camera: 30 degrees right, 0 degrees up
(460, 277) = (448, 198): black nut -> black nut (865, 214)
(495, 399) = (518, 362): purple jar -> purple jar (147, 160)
...
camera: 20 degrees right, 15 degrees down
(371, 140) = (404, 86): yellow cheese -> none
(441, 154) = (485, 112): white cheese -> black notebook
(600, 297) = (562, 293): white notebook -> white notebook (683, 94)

Required work → With the line that has "camera: 30 degrees right, 0 degrees up" as the first and the line that has "(495, 399) = (518, 362): purple" as the last, repeat exactly that run of lines above and no more.

Response to this task →
camera: 30 degrees right, 0 degrees up
(460, 277) = (448, 198): black nut -> black nut (865, 214)
(495, 399) = (518, 362): purple jar -> purple jar (147, 160)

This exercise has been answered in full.